(Records excerpted from a collection)
---*---

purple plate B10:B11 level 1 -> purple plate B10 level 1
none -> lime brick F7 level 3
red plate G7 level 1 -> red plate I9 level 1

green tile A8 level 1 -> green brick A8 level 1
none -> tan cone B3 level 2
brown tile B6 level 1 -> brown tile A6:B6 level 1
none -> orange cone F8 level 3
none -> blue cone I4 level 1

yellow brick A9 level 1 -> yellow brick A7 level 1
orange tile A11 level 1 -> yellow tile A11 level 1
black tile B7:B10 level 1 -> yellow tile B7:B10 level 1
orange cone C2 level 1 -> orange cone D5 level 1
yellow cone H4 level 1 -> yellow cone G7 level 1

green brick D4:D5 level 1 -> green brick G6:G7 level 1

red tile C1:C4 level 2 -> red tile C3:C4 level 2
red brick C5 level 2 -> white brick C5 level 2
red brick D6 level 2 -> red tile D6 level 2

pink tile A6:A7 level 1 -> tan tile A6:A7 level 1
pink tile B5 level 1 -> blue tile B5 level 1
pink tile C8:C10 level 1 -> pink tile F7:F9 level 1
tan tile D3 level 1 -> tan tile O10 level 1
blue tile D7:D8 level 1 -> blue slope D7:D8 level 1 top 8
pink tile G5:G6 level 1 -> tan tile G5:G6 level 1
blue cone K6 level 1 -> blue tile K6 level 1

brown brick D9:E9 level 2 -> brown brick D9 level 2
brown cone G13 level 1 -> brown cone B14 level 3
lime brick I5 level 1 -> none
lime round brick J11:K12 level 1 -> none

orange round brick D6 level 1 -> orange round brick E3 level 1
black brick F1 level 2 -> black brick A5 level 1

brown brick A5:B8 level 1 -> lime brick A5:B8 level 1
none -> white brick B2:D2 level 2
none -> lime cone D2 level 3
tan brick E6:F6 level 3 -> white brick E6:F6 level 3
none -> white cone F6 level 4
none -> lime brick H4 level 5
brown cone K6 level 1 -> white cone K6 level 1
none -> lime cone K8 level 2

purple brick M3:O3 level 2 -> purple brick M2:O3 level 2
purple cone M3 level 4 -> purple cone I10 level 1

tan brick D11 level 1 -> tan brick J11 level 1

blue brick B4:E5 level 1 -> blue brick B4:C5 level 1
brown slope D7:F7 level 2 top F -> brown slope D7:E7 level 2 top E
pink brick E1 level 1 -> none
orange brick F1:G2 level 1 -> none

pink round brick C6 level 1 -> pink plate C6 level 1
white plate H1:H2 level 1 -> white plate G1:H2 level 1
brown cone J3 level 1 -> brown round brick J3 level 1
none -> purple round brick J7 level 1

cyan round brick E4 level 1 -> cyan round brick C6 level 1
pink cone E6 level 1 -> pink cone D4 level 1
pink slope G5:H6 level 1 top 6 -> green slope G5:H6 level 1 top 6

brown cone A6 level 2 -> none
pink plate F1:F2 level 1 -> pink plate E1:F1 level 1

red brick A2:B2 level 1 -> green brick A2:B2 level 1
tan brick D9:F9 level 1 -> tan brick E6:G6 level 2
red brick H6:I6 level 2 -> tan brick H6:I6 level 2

---*---

## Assigned task
Your answer should consist solely of the lines above from the line with "cyan round brick E4" to the line with "pink plate F1:F2", both included, reproduced exactly.

## Written solution
cyan round brick E4 level 1 -> cyan round brick C6 level 1
pink cone E6 level 1 -> pink cone D4 level 1
pink slope G5:H6 level 1 top 6 -> green slope G5:H6 level 1 top 6

brown cone A6 level 2 -> none
pink plate F1:F2 level 1 -> pink plate E1:F1 level 1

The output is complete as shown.